» Work item: Return all entries word for word, but drop any images.

» Working data:
---------------

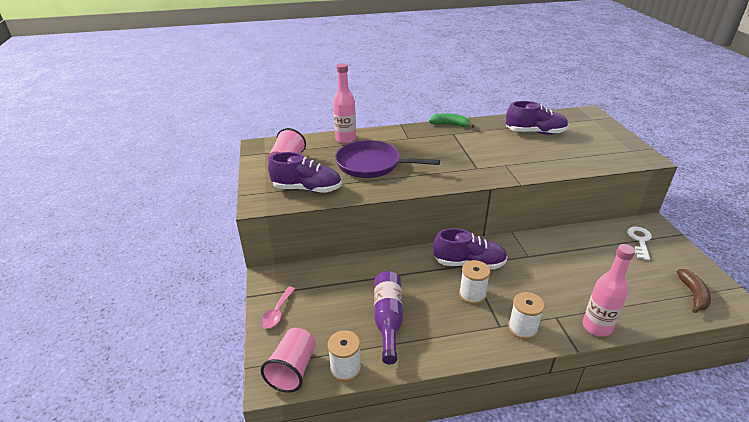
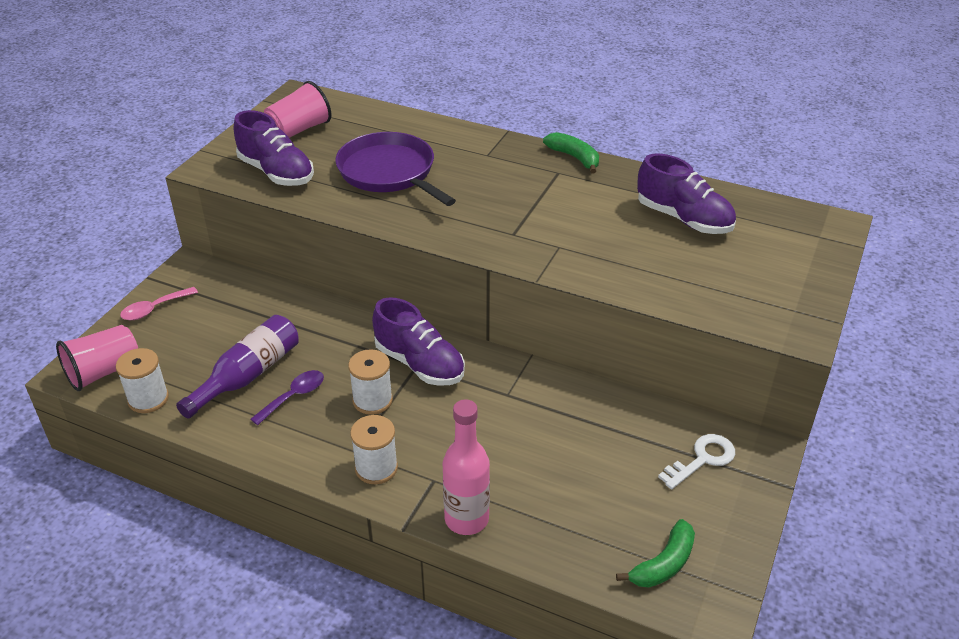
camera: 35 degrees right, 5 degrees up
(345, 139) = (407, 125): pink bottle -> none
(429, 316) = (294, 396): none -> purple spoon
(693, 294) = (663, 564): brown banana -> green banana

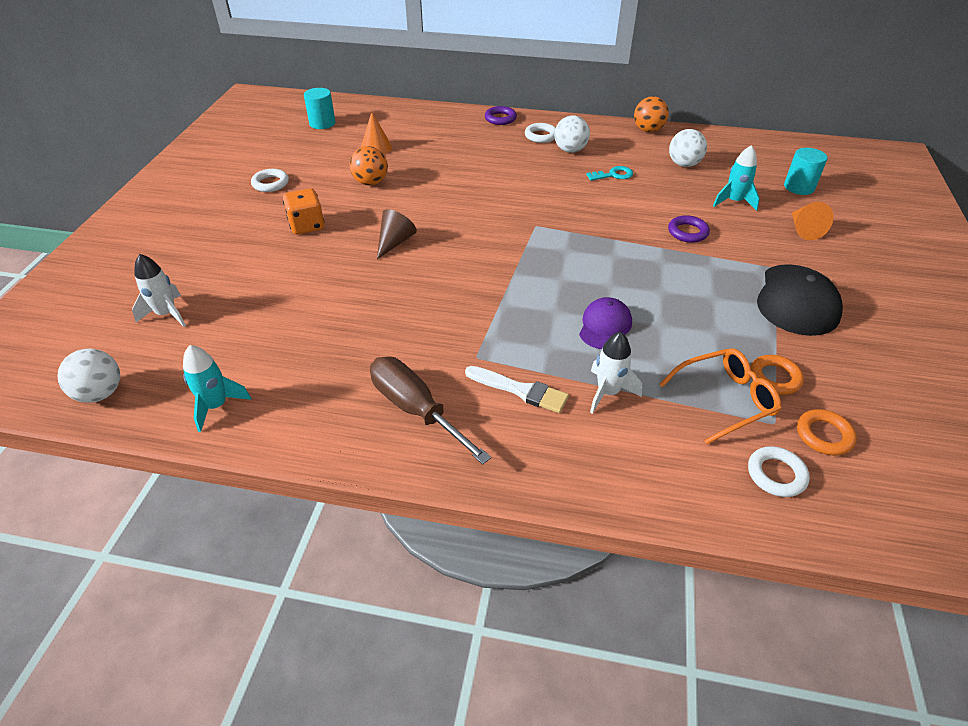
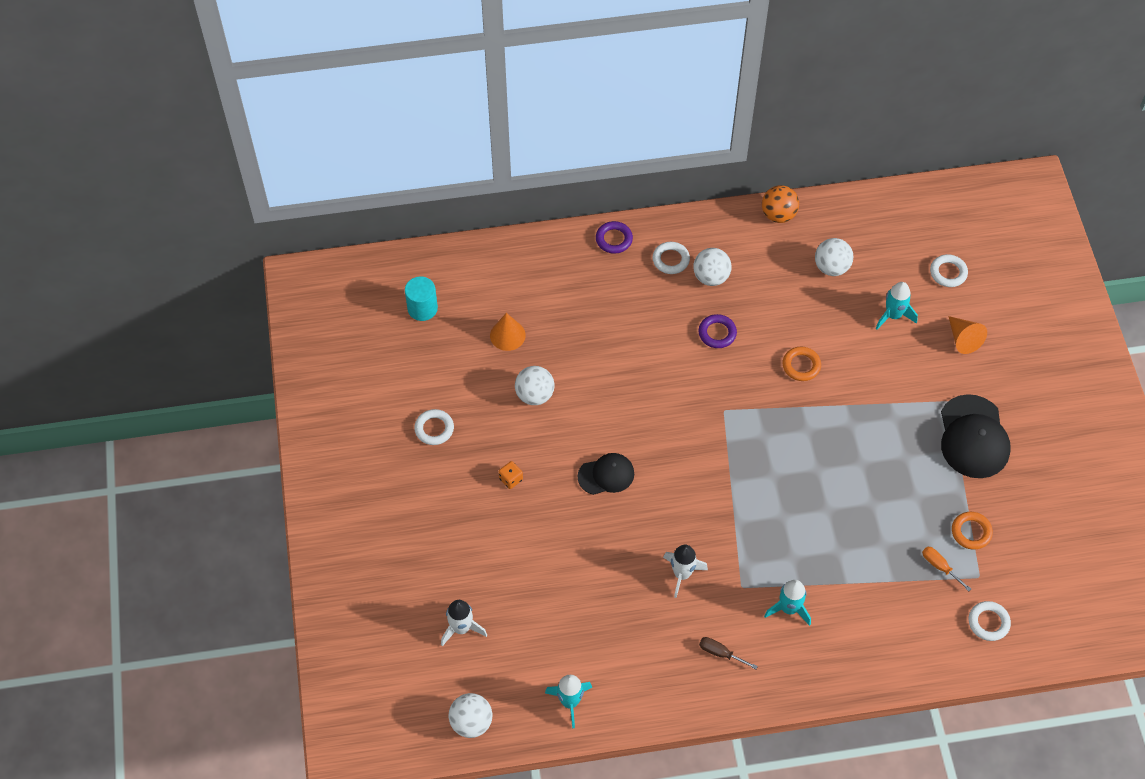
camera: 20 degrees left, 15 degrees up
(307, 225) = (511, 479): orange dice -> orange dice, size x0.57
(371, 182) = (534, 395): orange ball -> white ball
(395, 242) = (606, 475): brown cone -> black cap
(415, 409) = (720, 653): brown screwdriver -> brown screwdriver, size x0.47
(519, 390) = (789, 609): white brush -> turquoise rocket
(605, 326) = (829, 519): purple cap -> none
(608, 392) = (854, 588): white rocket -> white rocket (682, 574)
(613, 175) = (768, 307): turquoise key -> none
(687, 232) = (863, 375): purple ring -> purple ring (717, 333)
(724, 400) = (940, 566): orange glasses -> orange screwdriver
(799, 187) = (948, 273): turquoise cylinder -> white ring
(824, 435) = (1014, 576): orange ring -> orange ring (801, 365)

---------------

» Your solution:
camera: 35 degrees right, 5 degrees up
(345, 139) = (407, 125): pink bottle -> none
(429, 316) = (294, 396): none -> purple spoon
(693, 294) = (663, 564): brown banana -> green banana

camera: 20 degrees left, 15 degrees up
(307, 225) = (511, 479): orange dice -> orange dice, size x0.57
(371, 182) = (534, 395): orange ball -> white ball
(395, 242) = (606, 475): brown cone -> black cap
(415, 409) = (720, 653): brown screwdriver -> brown screwdriver, size x0.47
(519, 390) = (789, 609): white brush -> turquoise rocket
(605, 326) = (829, 519): purple cap -> none
(608, 392) = (854, 588): white rocket -> white rocket (682, 574)
(613, 175) = (768, 307): turquoise key -> none
(687, 232) = (863, 375): purple ring -> purple ring (717, 333)
(724, 400) = (940, 566): orange glasses -> orange screwdriver
(799, 187) = (948, 273): turquoise cylinder -> white ring
(824, 435) = (1014, 576): orange ring -> orange ring (801, 365)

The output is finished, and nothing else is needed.